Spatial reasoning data

........

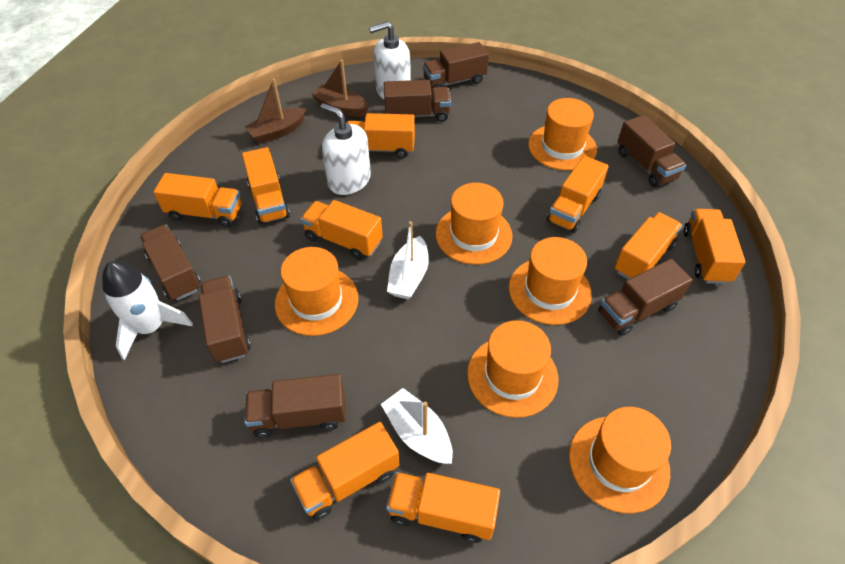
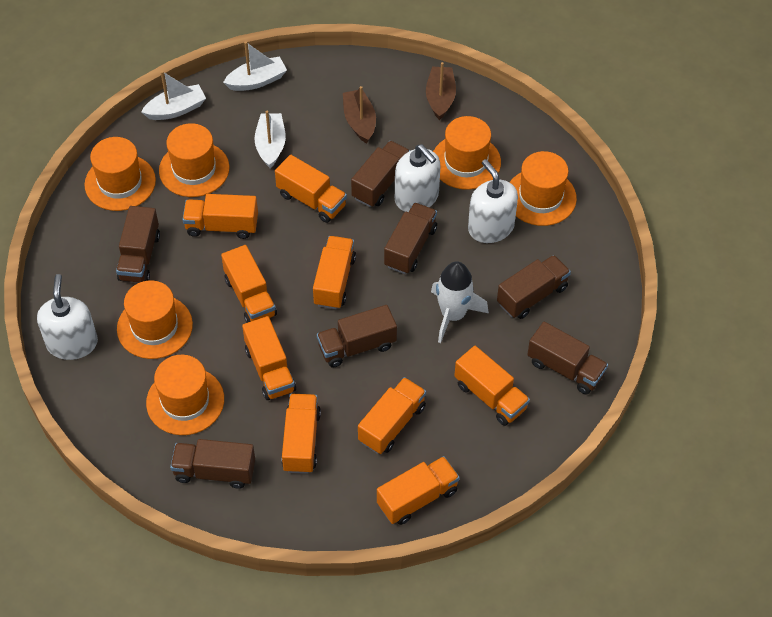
white boat: 2 -> 3
white soap dispenser: 2 -> 3

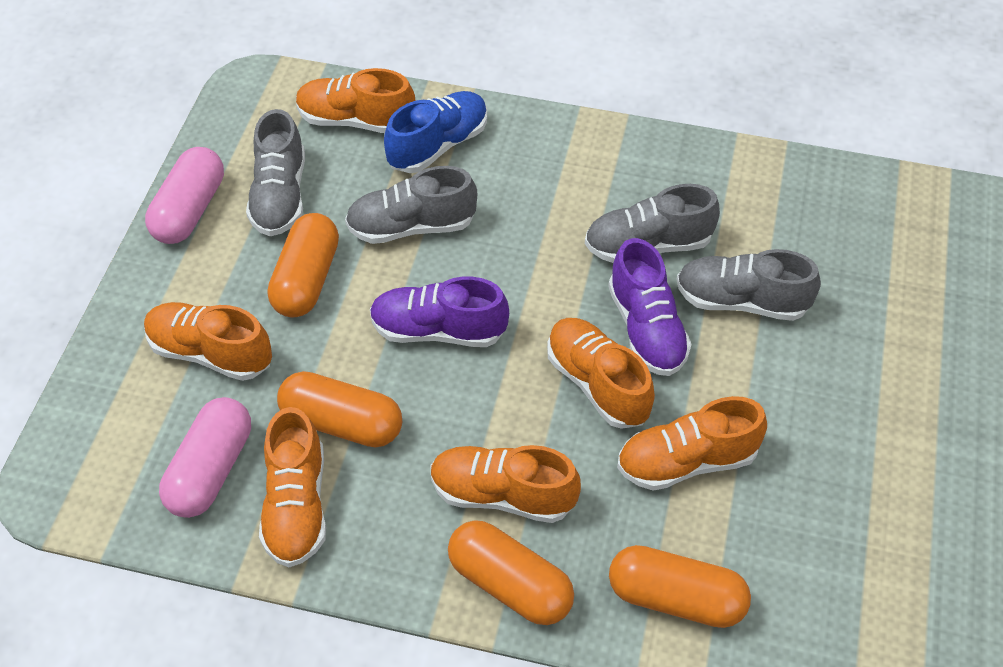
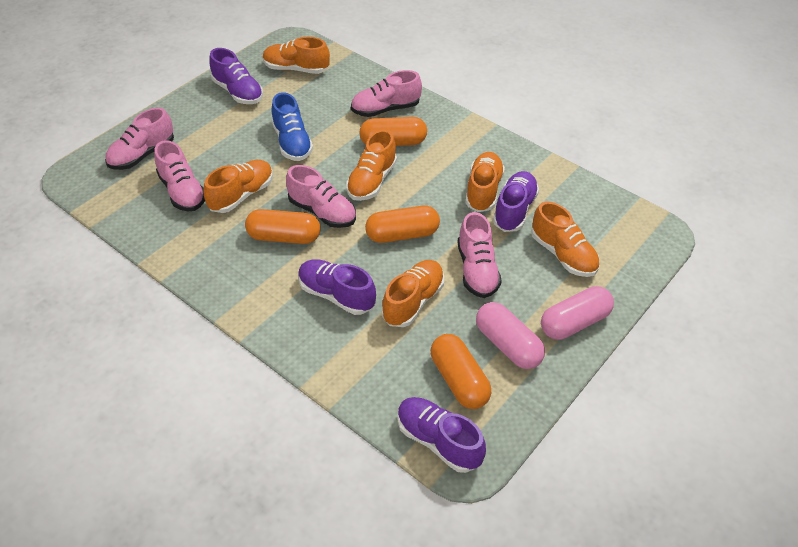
grey shoe: 4 -> 0
pink shoe: 0 -> 5
purple shoe: 2 -> 4

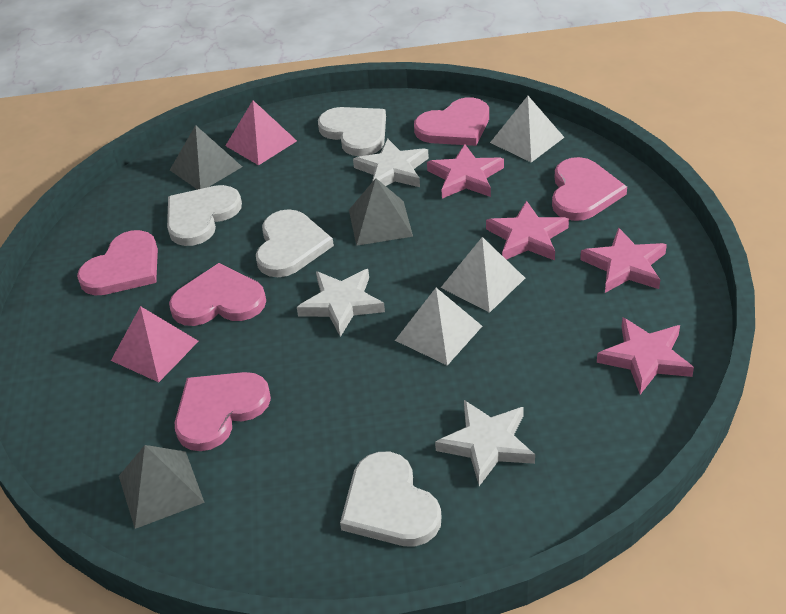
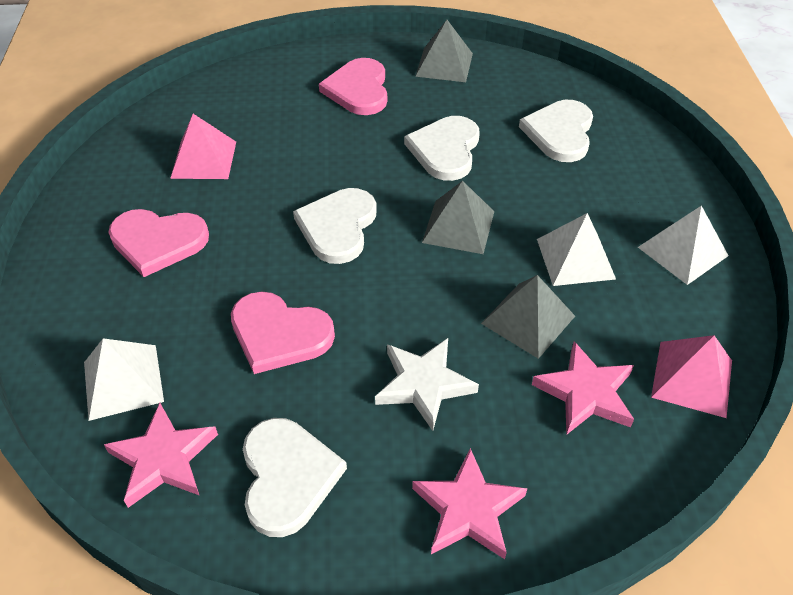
pink heart: 5 -> 3
pink star: 4 -> 3
white star: 3 -> 1

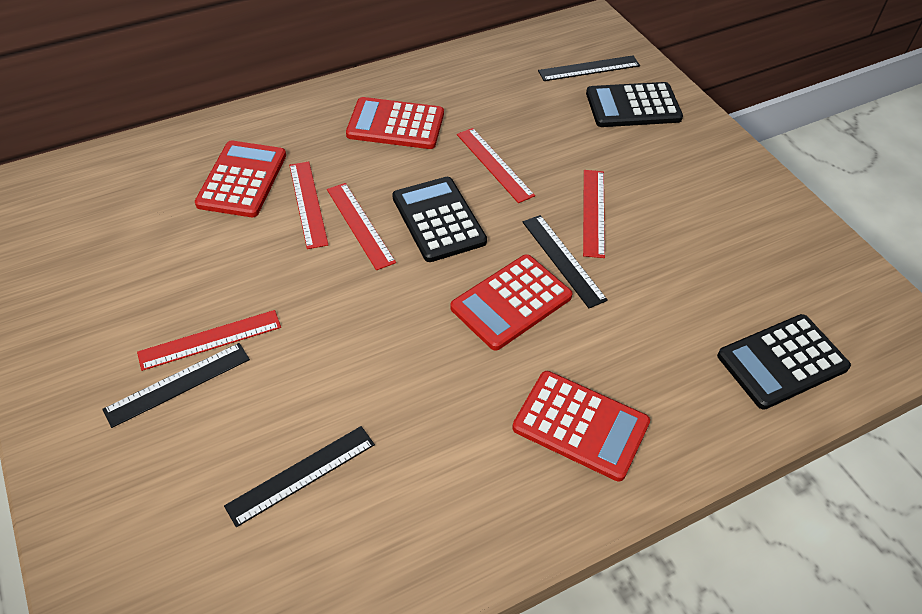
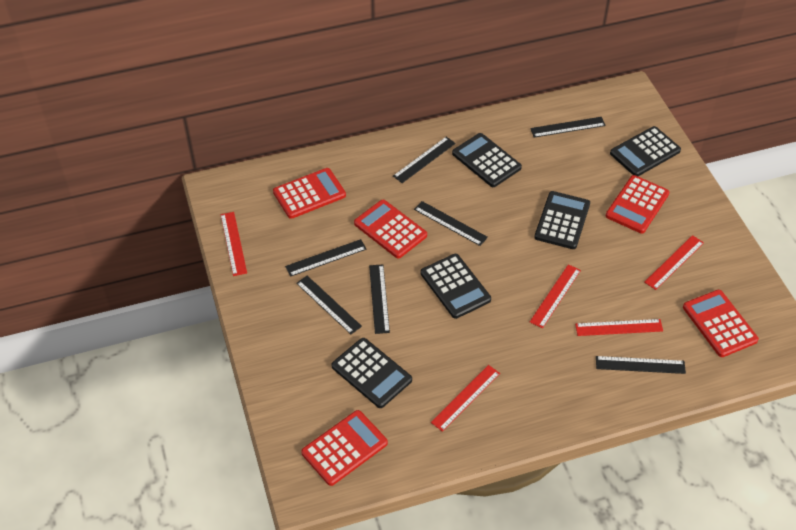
black calculator: 3 -> 5
black ruler: 4 -> 7
red calculator: 4 -> 5

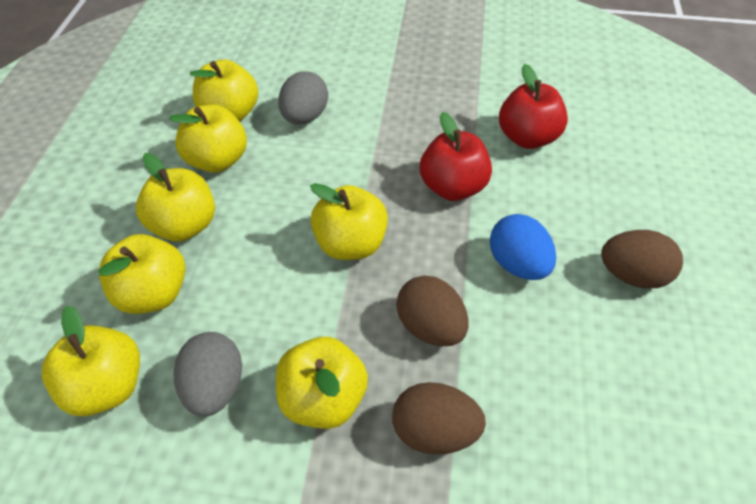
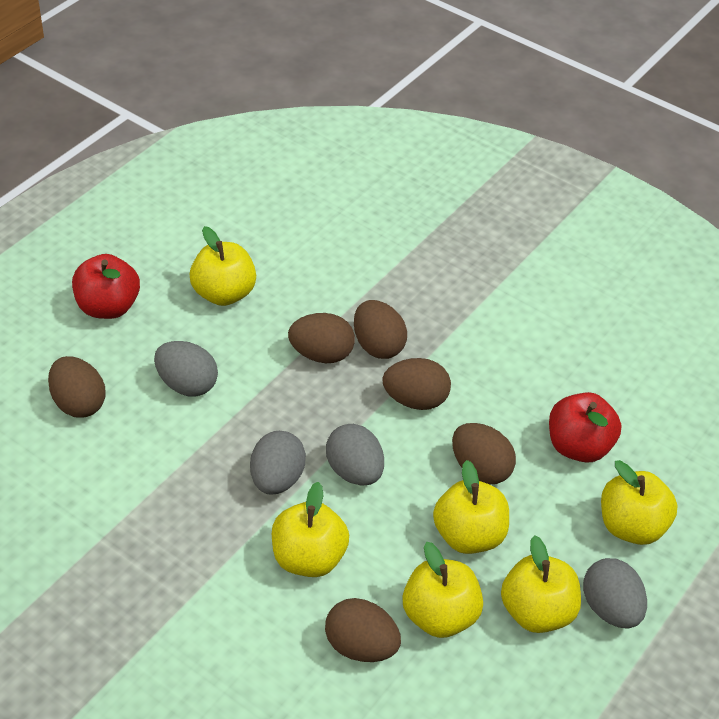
blue egg: 1 -> 0
brown egg: 3 -> 6
grey egg: 2 -> 4
yellow apple: 7 -> 6

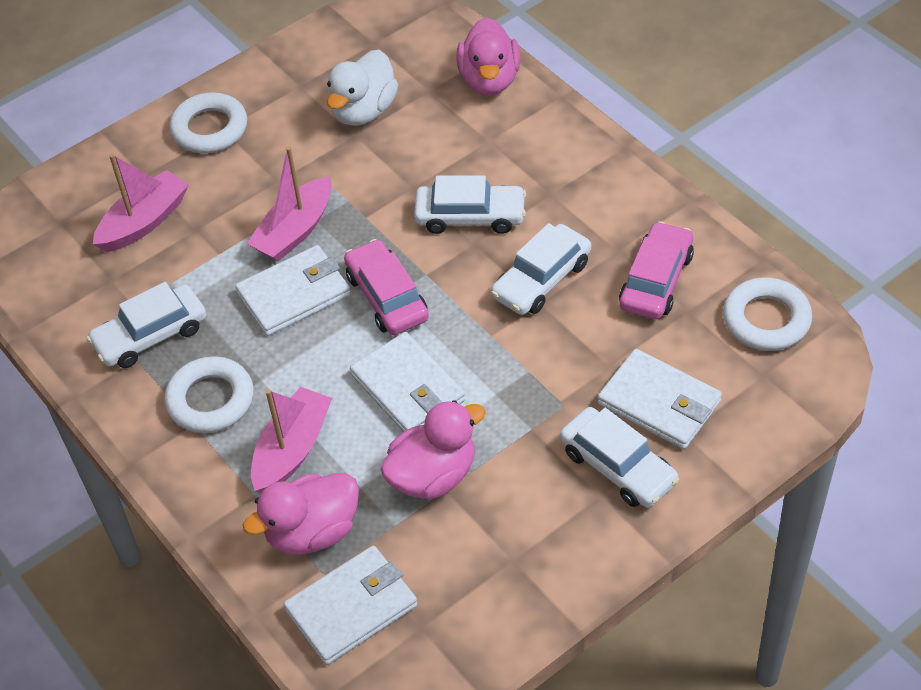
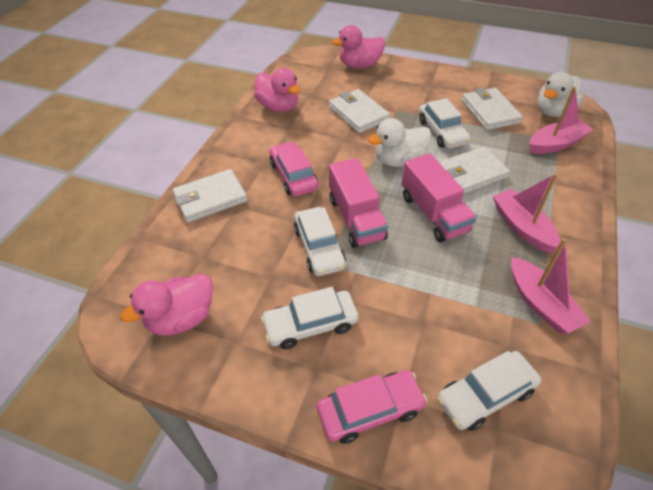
pink truck: 0 -> 2
white duck: 1 -> 2
white ring: 3 -> 0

........

Exercise:
Find how many lines of the records hold the string "pink", then give that number by itself.

Solution for this problem:
4